Dataset items:
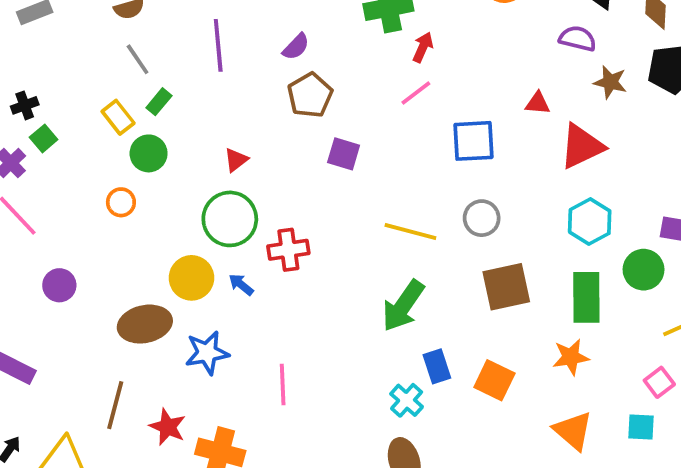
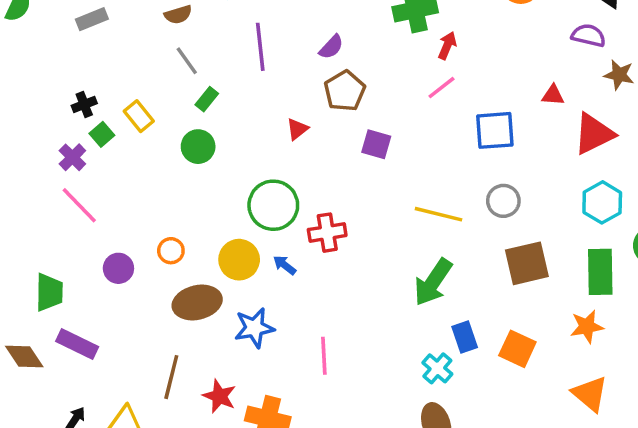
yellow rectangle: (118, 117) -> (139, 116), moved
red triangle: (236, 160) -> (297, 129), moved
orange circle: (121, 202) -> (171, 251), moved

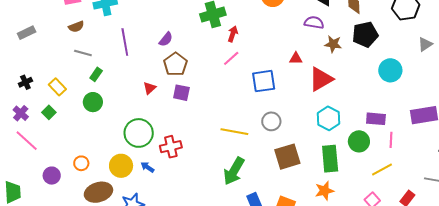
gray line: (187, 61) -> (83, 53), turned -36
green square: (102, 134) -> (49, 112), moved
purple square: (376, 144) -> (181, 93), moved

> TASK TO COMPLETE:
Write the records out again verbatim and omit the pictures they contain.

> FINAL ANSWER:
yellow rectangle: (118, 117) -> (139, 116), moved
red triangle: (236, 160) -> (297, 129), moved
orange circle: (121, 202) -> (171, 251), moved

gray line: (187, 61) -> (83, 53), turned -36
green square: (102, 134) -> (49, 112), moved
purple square: (376, 144) -> (181, 93), moved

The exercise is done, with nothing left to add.